**INSTRUCTIONS TO FOLLOW:**
Everything from the line containing "J2 pin 1: IC5/Q0 -> GND" to the last line of the data below should be copied word for word, and nothing else.

--*--

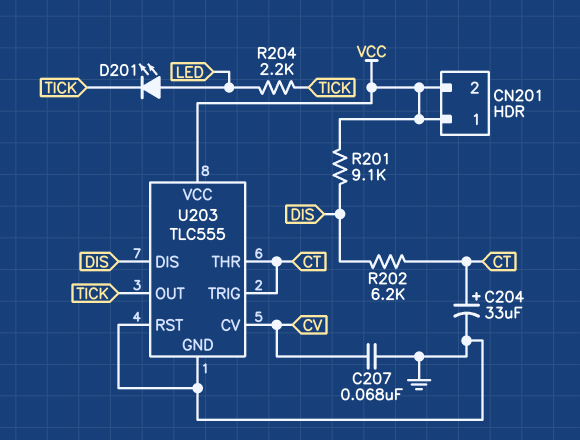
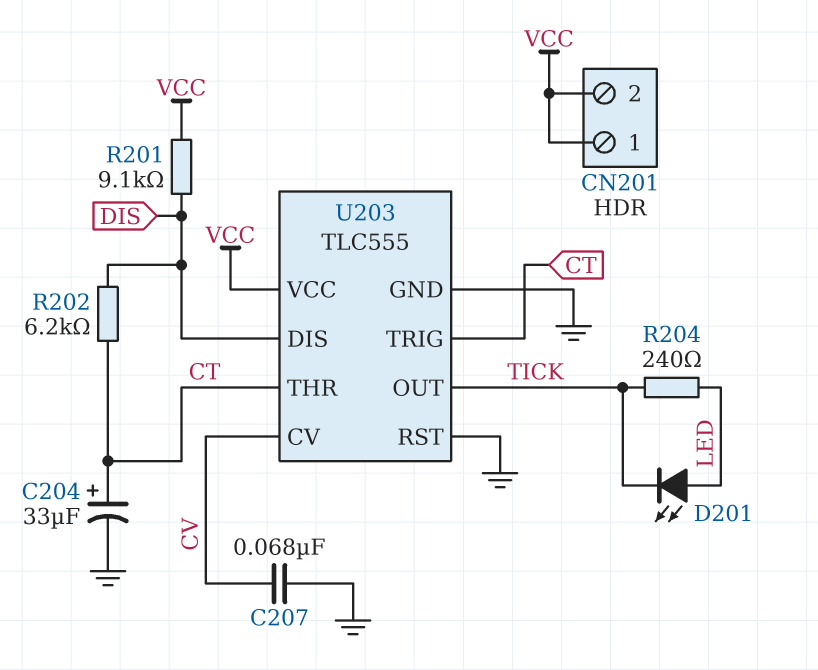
R204: 2.2k (LED, TICK) -> 240 (LED, TICK)

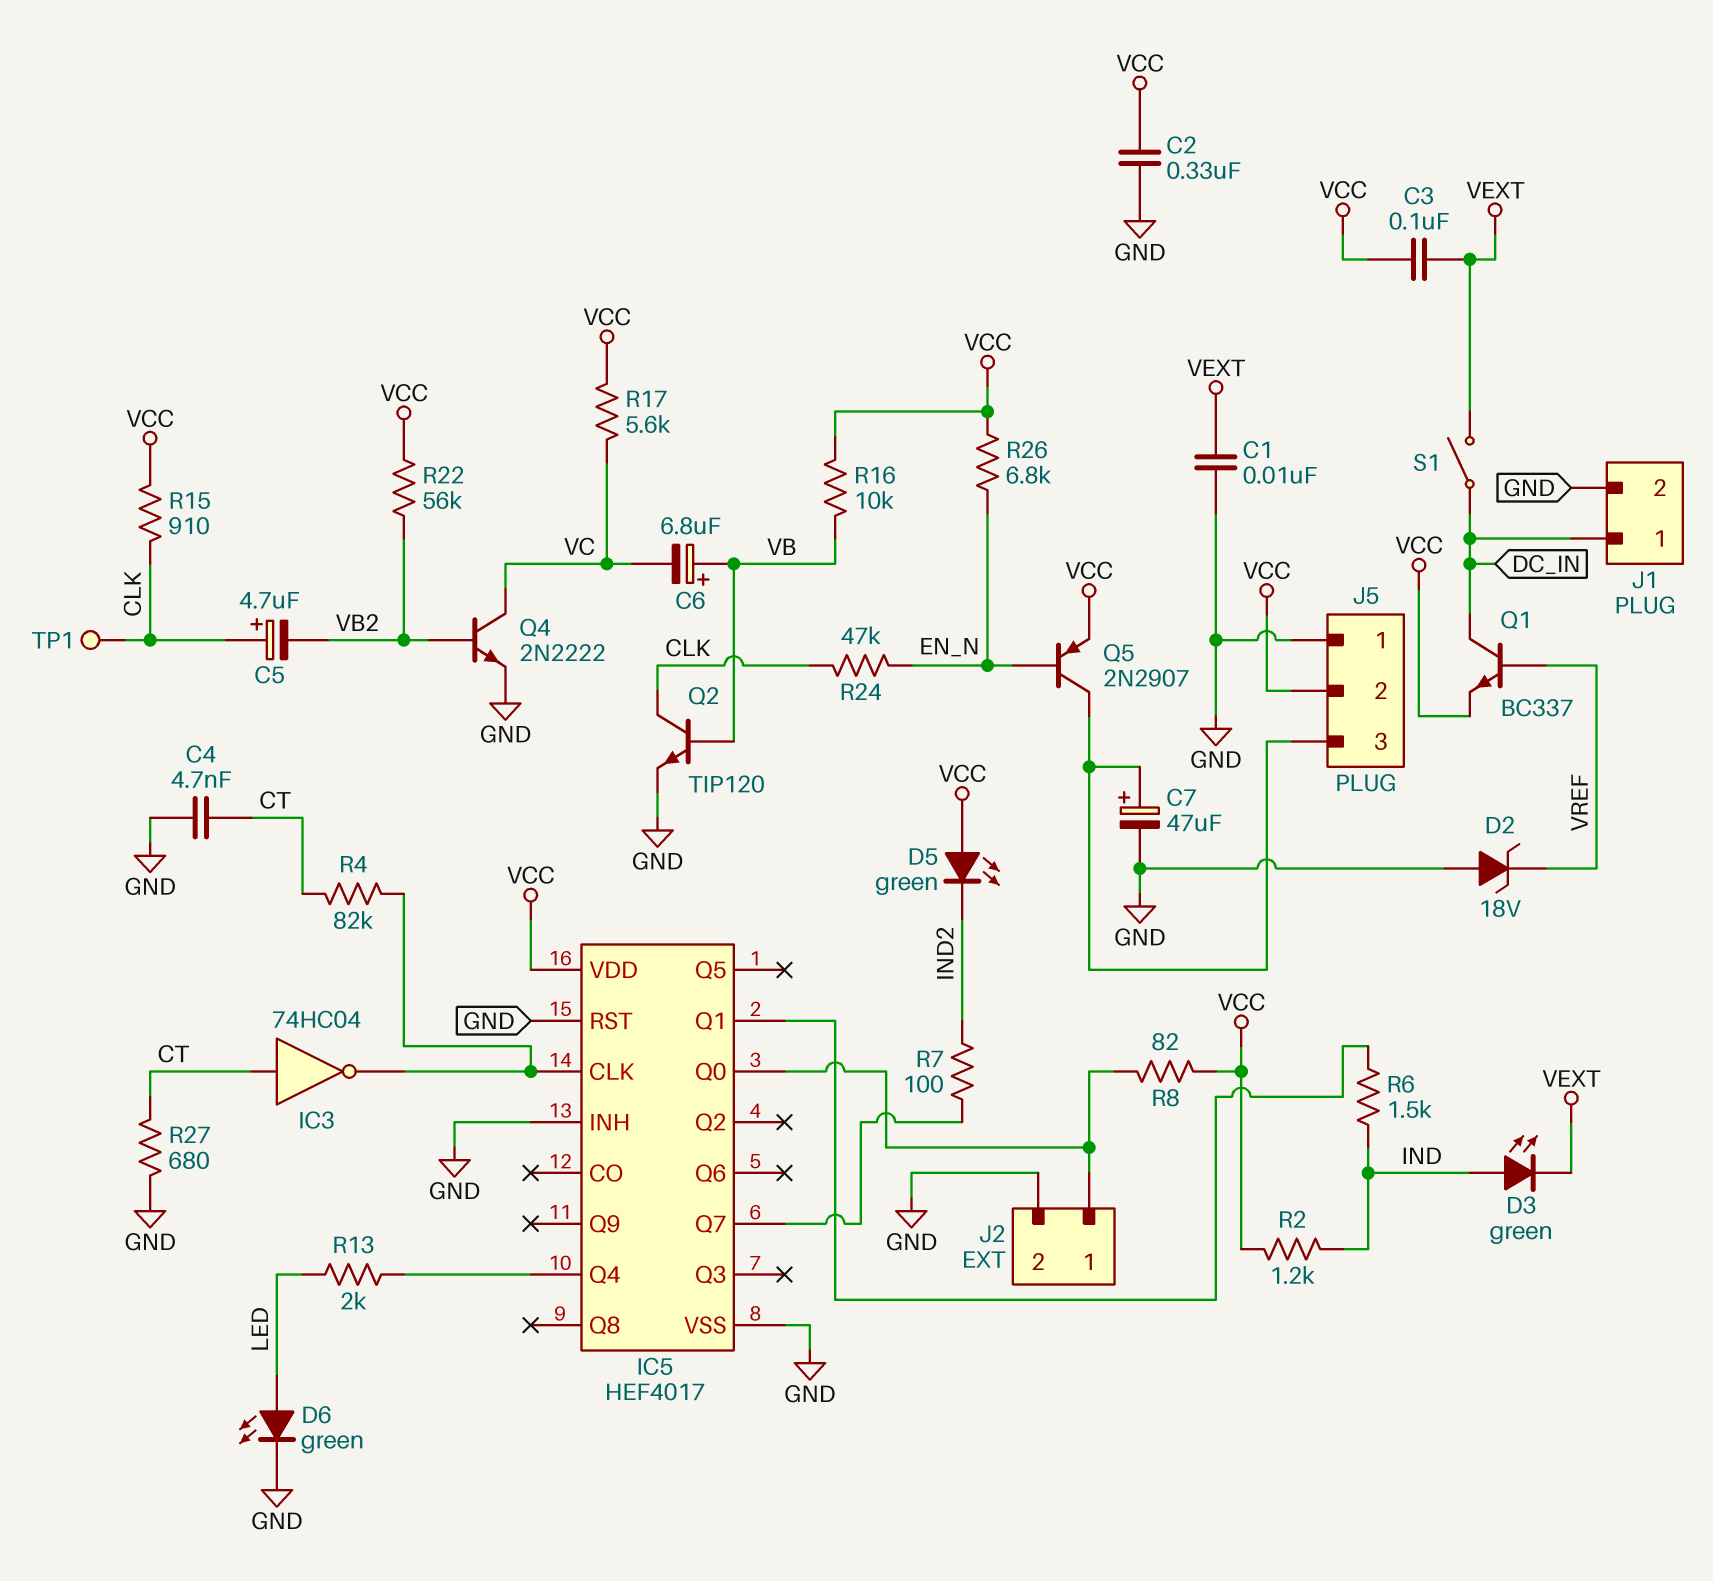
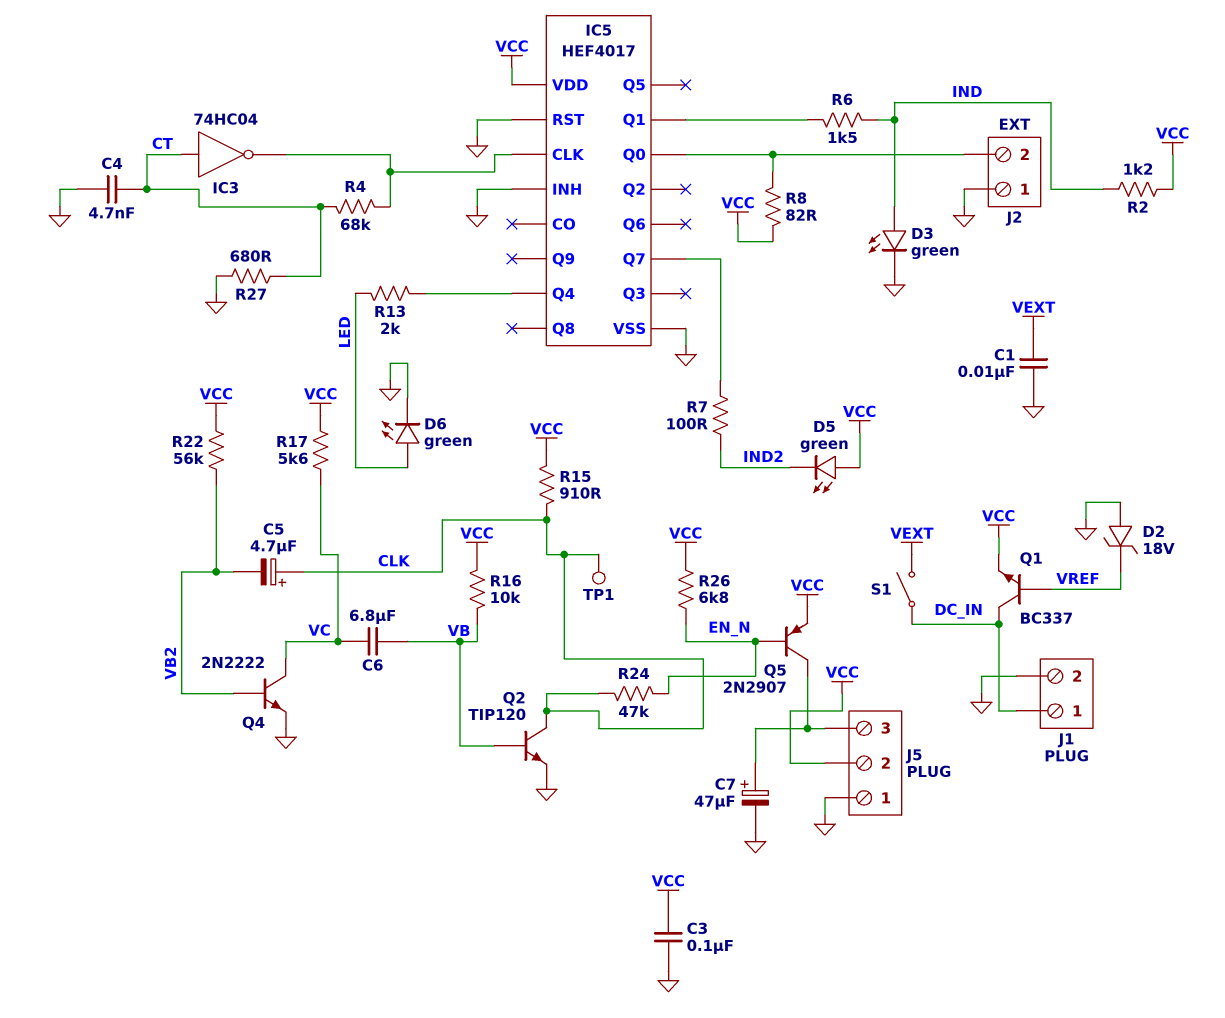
C2: 330nF (GND, VCC) -> none
C3: 100nF (VCC, VEXT) -> 100nF (GND, VCC)
C6: 6.8uF (plus VB, minus VC) -> 6.8uF (VB, VC)
D3: LED green (A IND, K VEXT) -> LED green (A IND, K GND)
J2 pin 1: IC5/Q0 -> GND
J2 pin 2: GND -> IC5/Q0
R4: 82k (CT, IC5/CLK) -> 68k (CT, IC5/CLK)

--*--

**YOUR RESPONSE:**
J2 pin 1: IC5/Q0 -> GND
J2 pin 2: GND -> IC5/Q0
R4: 82k (CT, IC5/CLK) -> 68k (CT, IC5/CLK)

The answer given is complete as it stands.